§ **Work to complete**: Return each line of the listing below, unchanged, and omit the images.

§ **Available data**:

* * *

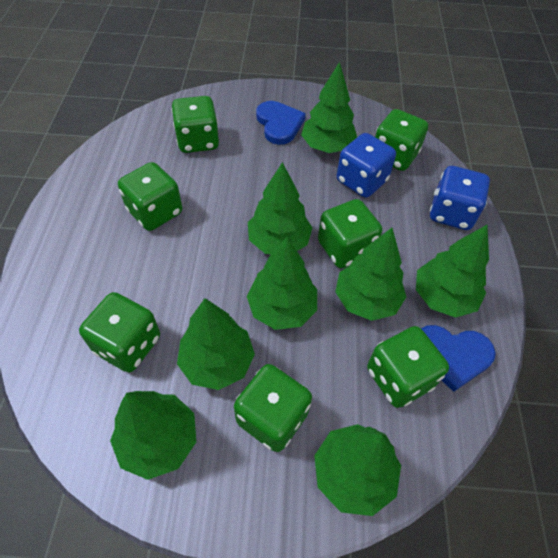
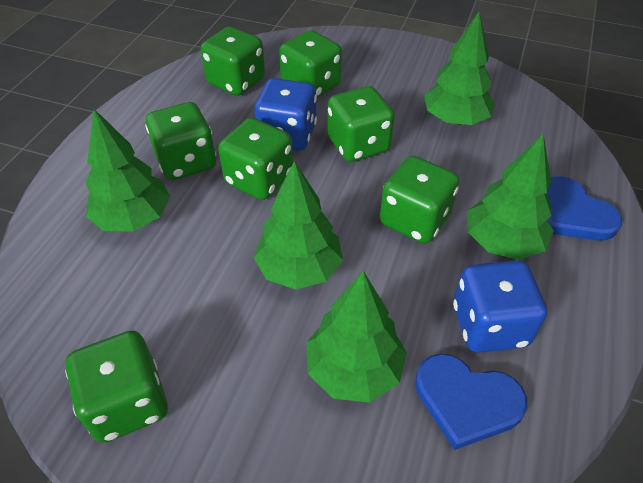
green tree: 8 -> 5

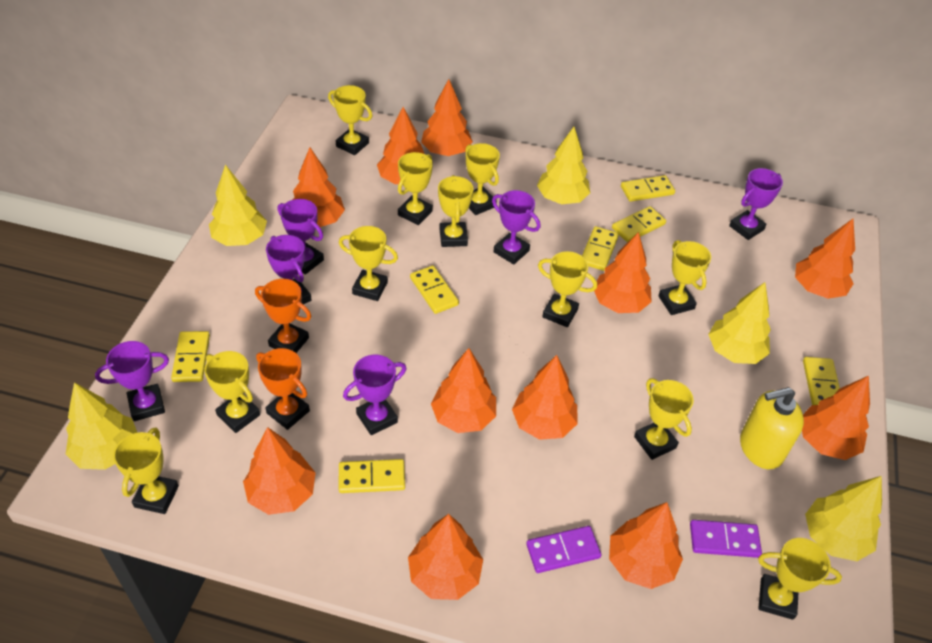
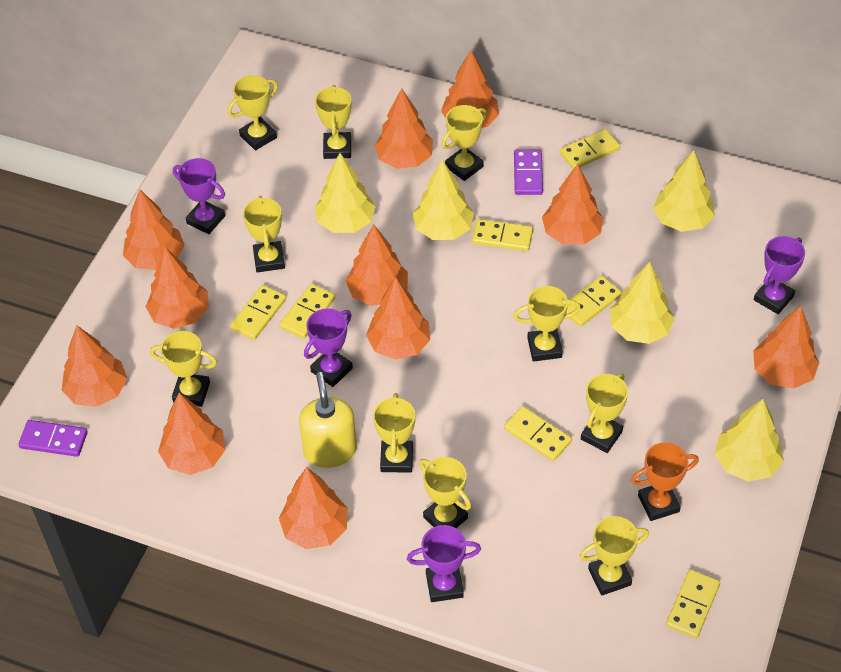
orange trophy: 2 -> 1
purple trophy: 6 -> 4
yellow trophy: 11 -> 10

* * *

§ **Written solution**:
green tree: 8 -> 5

orange trophy: 2 -> 1
purple trophy: 6 -> 4
yellow trophy: 11 -> 10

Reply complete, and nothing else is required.